* _BRIEF_:
Repeat exactly, and only, the lines below starting at the line that contains "none -> green 1x2 brick [541,475,638,569]" and ending at the line that contains "none -> red 1x3 brick [224,110,322,227]", inclusive of both.

Before-and-after object lists:
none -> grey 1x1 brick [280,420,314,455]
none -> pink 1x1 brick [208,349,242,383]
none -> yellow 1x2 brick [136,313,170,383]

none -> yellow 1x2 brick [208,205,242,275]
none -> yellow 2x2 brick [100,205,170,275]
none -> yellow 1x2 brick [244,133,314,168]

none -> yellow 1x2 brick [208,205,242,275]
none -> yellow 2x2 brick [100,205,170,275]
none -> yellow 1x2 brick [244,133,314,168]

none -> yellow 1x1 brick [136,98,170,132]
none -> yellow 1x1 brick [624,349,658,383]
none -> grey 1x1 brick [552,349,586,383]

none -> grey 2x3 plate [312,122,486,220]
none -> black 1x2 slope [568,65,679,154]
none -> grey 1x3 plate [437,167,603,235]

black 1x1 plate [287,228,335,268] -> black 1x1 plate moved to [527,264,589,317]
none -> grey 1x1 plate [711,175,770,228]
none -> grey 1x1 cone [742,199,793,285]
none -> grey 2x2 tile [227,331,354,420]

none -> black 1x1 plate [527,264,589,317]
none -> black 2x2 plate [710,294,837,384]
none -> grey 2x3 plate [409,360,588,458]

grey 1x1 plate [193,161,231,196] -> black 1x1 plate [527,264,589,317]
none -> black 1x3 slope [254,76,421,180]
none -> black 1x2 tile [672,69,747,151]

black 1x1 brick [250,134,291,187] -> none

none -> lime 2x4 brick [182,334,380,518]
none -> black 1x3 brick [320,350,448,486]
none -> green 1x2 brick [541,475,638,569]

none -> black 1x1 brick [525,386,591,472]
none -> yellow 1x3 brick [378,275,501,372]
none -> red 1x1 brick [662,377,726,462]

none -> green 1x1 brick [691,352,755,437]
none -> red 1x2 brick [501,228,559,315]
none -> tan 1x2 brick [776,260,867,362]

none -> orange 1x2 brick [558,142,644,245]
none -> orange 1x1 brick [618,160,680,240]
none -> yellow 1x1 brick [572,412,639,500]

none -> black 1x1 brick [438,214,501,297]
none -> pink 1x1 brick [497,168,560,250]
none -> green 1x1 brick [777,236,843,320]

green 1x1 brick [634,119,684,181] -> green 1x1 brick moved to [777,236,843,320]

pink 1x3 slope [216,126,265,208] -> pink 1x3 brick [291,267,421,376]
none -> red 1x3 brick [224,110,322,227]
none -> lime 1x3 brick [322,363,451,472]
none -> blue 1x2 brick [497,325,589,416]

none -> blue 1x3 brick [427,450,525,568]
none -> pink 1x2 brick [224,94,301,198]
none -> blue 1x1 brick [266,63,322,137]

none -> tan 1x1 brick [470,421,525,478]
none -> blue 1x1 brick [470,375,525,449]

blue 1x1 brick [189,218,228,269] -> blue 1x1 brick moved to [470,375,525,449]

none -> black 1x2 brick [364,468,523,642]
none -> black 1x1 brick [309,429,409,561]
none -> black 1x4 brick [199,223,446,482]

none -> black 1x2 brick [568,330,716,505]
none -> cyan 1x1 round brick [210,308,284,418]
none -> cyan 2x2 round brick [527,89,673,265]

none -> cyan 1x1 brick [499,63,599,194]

* _WORKED SOLUTION_:
none -> green 1x2 brick [541,475,638,569]

none -> black 1x1 brick [525,386,591,472]
none -> yellow 1x3 brick [378,275,501,372]
none -> red 1x1 brick [662,377,726,462]

none -> green 1x1 brick [691,352,755,437]
none -> red 1x2 brick [501,228,559,315]
none -> tan 1x2 brick [776,260,867,362]

none -> orange 1x2 brick [558,142,644,245]
none -> orange 1x1 brick [618,160,680,240]
none -> yellow 1x1 brick [572,412,639,500]

none -> black 1x1 brick [438,214,501,297]
none -> pink 1x1 brick [497,168,560,250]
none -> green 1x1 brick [777,236,843,320]

green 1x1 brick [634,119,684,181] -> green 1x1 brick moved to [777,236,843,320]

pink 1x3 slope [216,126,265,208] -> pink 1x3 brick [291,267,421,376]
none -> red 1x3 brick [224,110,322,227]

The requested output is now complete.